(What you will do)
Find the "green notebook: 2 -> 4" line in the records below and repeat it and every later line exactly, up to the last; do not include pictures.

(Data section)
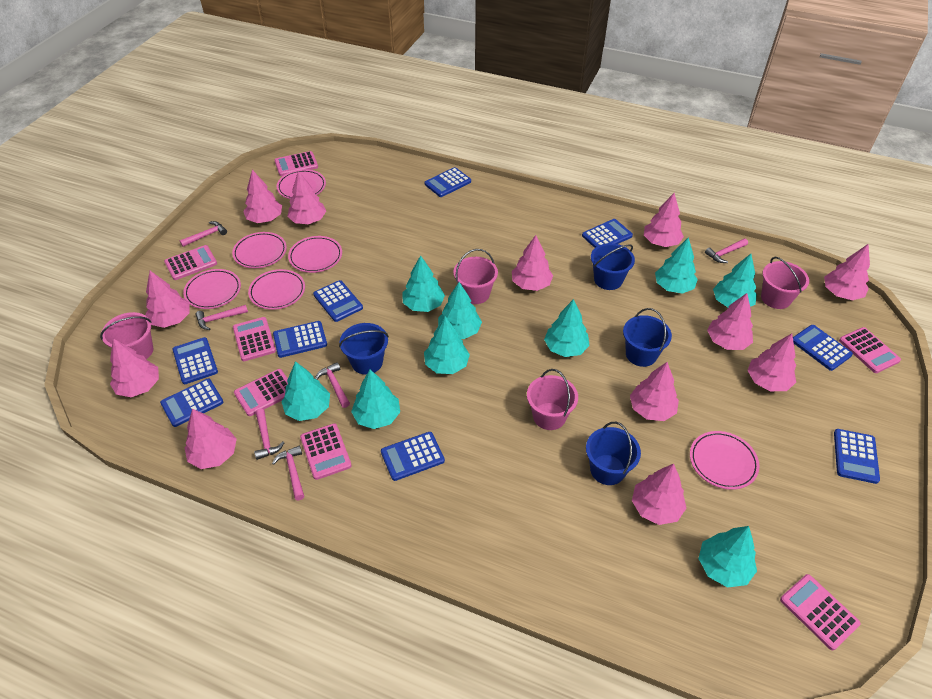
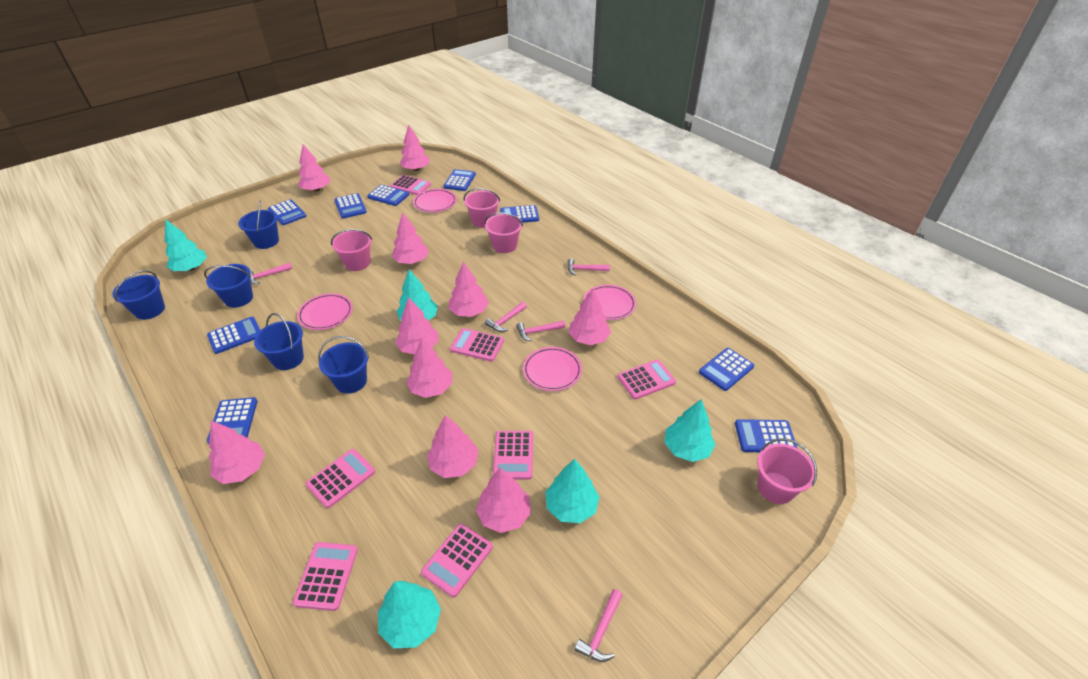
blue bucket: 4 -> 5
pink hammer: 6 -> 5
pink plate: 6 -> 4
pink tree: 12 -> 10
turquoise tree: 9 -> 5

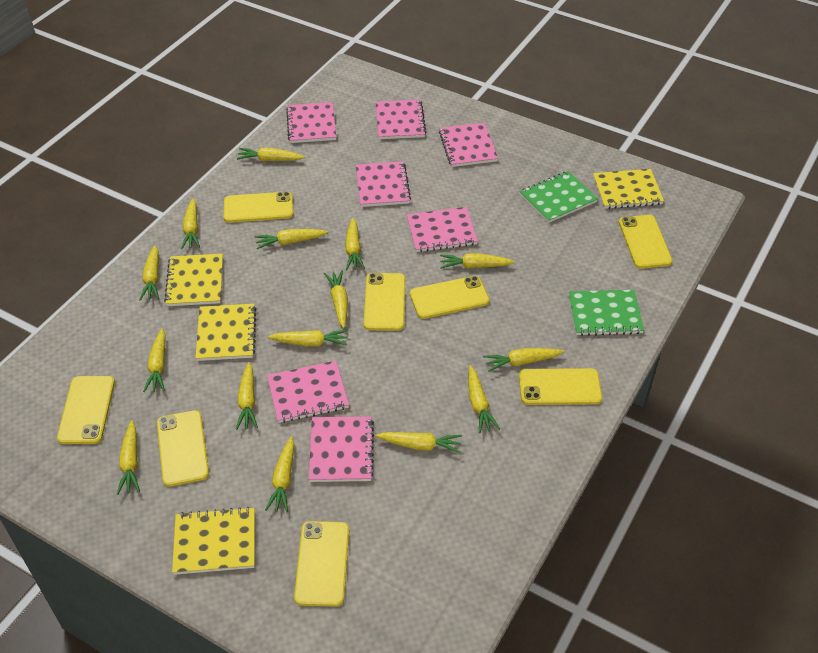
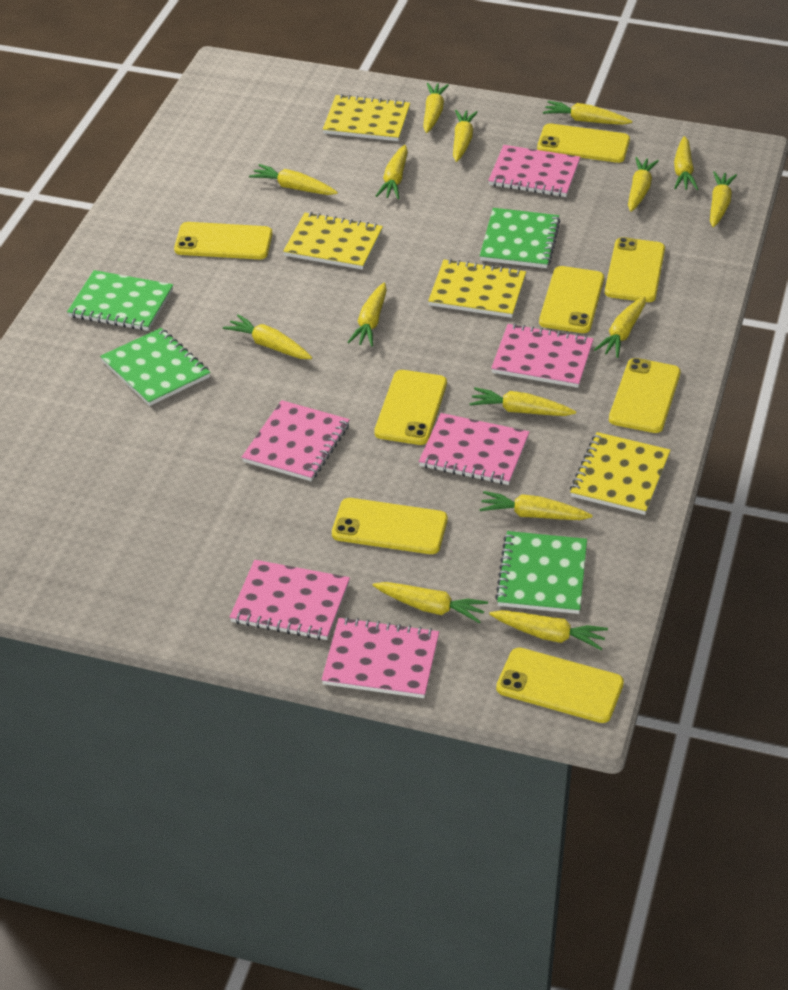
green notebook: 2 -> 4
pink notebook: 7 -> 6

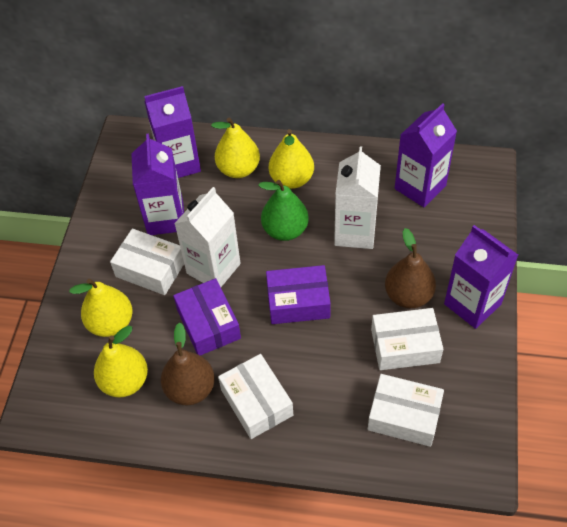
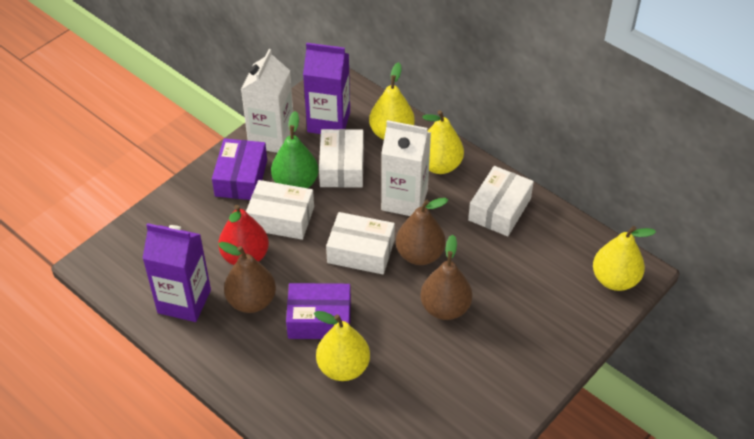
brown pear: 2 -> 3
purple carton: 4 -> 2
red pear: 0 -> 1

(The completed task)
green notebook: 2 -> 4
pink notebook: 7 -> 6

brown pear: 2 -> 3
purple carton: 4 -> 2
red pear: 0 -> 1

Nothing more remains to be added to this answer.